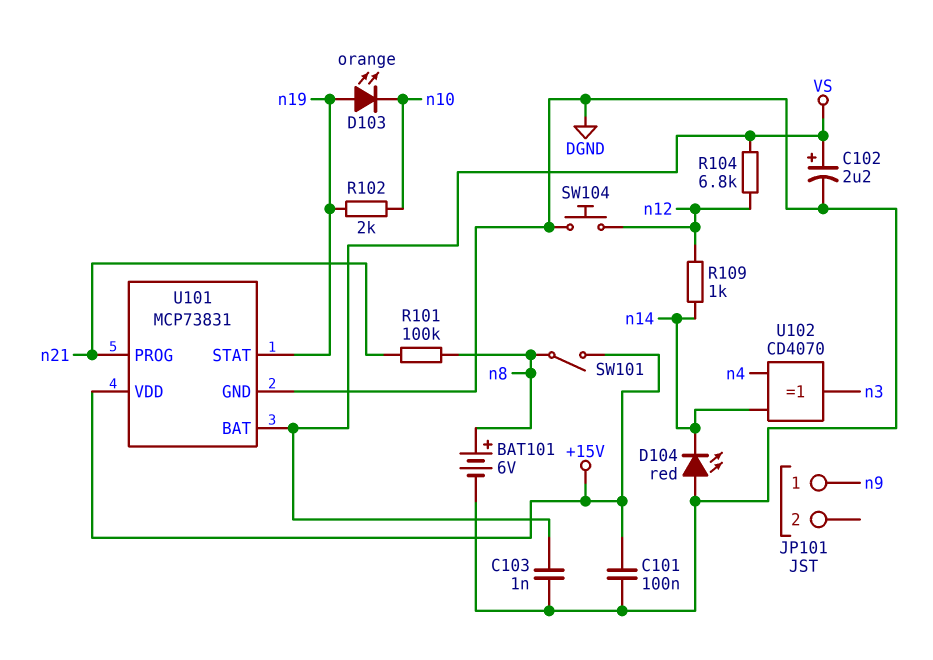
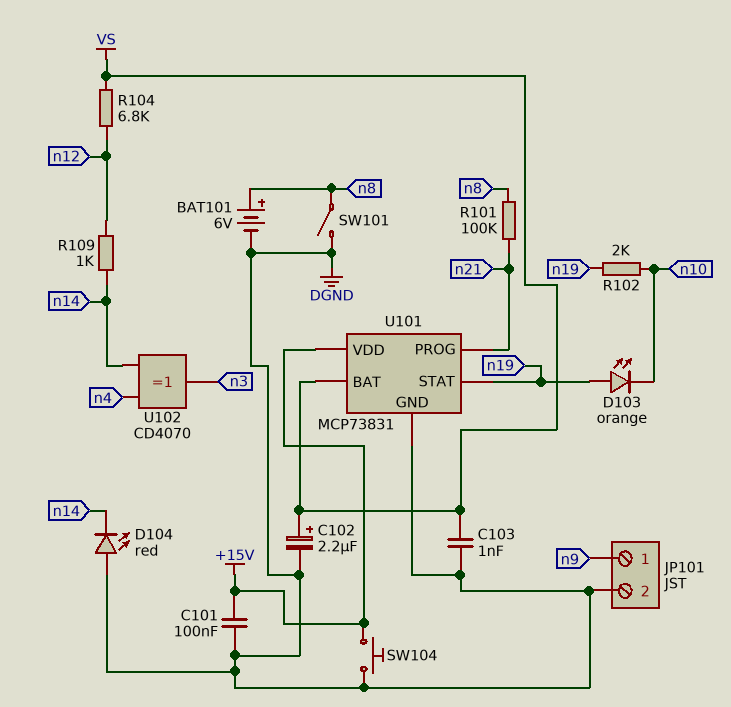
JP101 pin 2: none -> DGND
SW101: switch (+15V, n8) -> switch (DGND, n8)
SW104: button (DGND, n12) -> button (+15V, DGND)

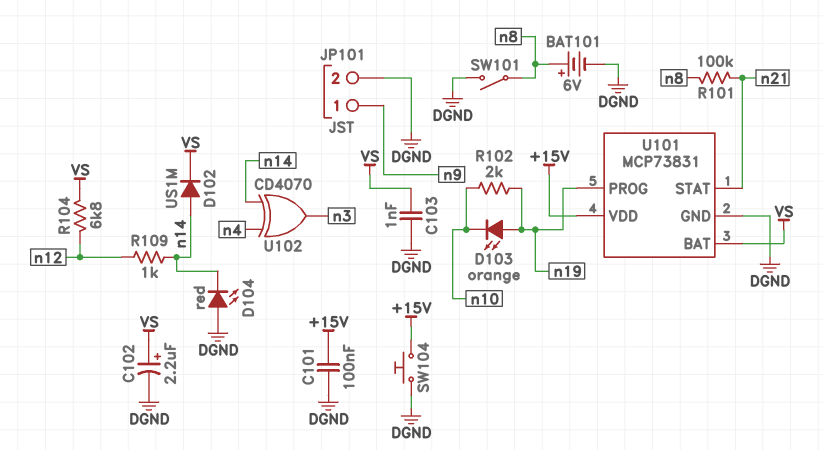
D102: none -> diode US1M (A n14, K VS)
U101 pin PROG: n21 -> n19
U101 pin STAT: n19 -> n21

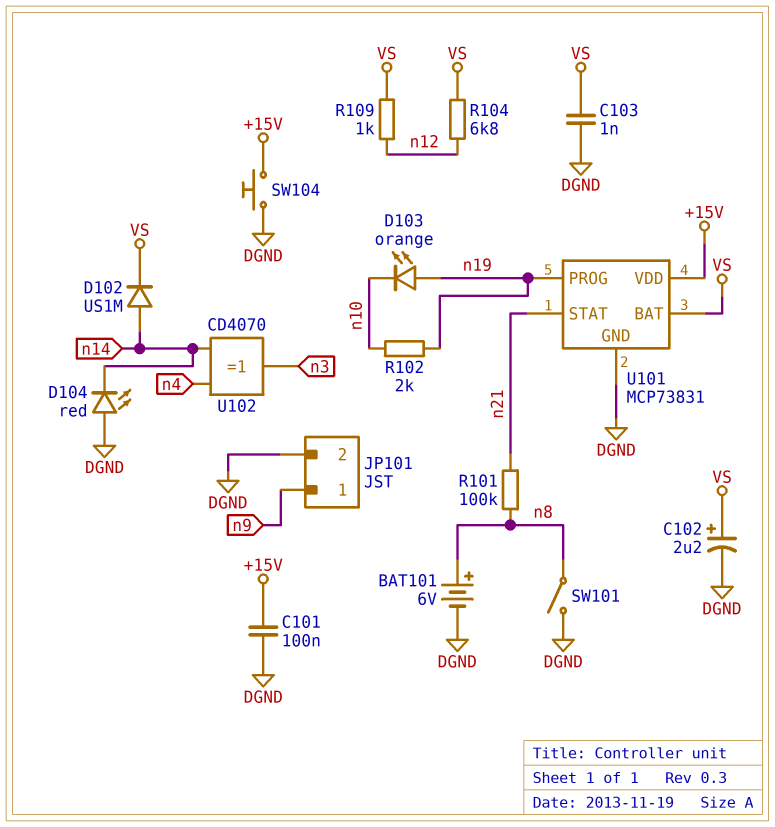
R109: 1k (n12, n14) -> 1k (VS, n12)

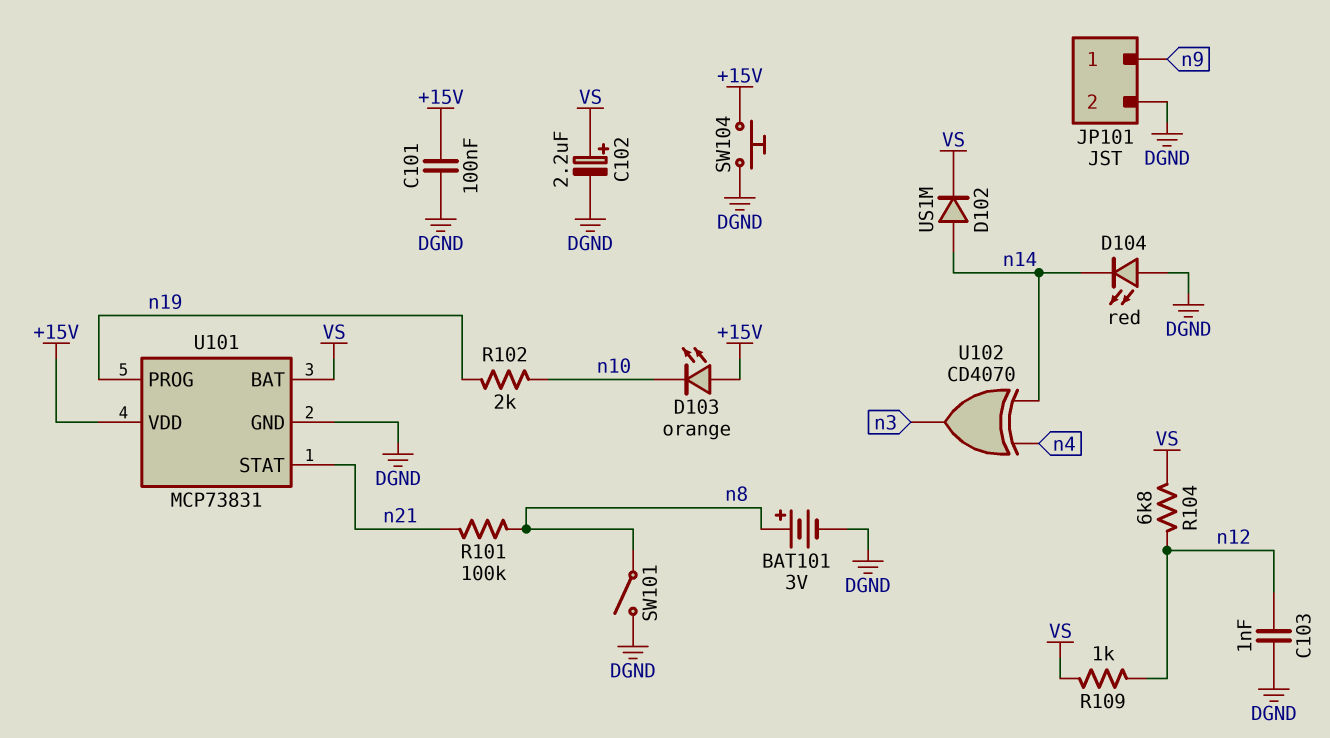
BAT101: 6V (plus n8, minus DGND) -> 3V (plus n8, minus DGND)
C103: 1nF (DGND, VS) -> 1nF (DGND, n12)
D103: LED orange (A n19, K n10) -> LED orange (A +15V, K n10)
##########
## Problem description
What you return should match the entries word for word, pictures aside.

## Task result
JP101 pin 2: none -> DGND
SW101: switch (+15V, n8) -> switch (DGND, n8)
SW104: button (DGND, n12) -> button (+15V, DGND)

D102: none -> diode US1M (A n14, K VS)
U101 pin PROG: n21 -> n19
U101 pin STAT: n19 -> n21

R109: 1k (n12, n14) -> 1k (VS, n12)

BAT101: 6V (plus n8, minus DGND) -> 3V (plus n8, minus DGND)
C103: 1nF (DGND, VS) -> 1nF (DGND, n12)
D103: LED orange (A n19, K n10) -> LED orange (A +15V, K n10)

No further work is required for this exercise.